**Task objective:**
Set down exactly the lines below between the line holding "none -> green brick I2 level 1" and the line holding "none -> green brick O9 level 1", inclusive; no other line belongs in the answer.

Recorded data
┌────────
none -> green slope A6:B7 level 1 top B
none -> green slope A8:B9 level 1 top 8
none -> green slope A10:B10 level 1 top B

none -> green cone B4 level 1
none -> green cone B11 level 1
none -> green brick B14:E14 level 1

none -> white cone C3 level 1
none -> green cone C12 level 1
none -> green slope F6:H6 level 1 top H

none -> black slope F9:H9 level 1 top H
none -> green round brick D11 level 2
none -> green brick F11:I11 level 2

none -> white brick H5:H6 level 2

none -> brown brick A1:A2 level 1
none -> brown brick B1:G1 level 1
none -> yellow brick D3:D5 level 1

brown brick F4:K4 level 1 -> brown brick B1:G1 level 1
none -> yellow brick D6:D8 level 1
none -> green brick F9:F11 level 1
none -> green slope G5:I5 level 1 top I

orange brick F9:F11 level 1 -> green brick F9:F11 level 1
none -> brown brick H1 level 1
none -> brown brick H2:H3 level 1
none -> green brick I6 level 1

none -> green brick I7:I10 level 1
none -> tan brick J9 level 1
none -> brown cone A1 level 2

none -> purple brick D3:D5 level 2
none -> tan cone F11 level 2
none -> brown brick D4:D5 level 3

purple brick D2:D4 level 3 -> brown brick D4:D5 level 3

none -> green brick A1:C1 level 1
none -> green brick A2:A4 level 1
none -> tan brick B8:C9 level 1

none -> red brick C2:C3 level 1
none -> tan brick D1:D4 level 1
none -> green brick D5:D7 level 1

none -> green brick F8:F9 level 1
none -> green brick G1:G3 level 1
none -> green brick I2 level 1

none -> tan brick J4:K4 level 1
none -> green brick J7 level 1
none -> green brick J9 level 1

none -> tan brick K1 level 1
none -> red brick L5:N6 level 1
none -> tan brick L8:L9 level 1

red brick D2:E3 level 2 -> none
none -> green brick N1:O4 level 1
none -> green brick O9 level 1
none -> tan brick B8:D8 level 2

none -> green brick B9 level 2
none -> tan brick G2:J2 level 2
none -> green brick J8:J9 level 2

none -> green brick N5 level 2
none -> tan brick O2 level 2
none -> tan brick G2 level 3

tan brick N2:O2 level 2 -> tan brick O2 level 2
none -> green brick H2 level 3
└────────
**Your solution:**
none -> green brick I2 level 1

none -> tan brick J4:K4 level 1
none -> green brick J7 level 1
none -> green brick J9 level 1

none -> tan brick K1 level 1
none -> red brick L5:N6 level 1
none -> tan brick L8:L9 level 1

red brick D2:E3 level 2 -> none
none -> green brick N1:O4 level 1
none -> green brick O9 level 1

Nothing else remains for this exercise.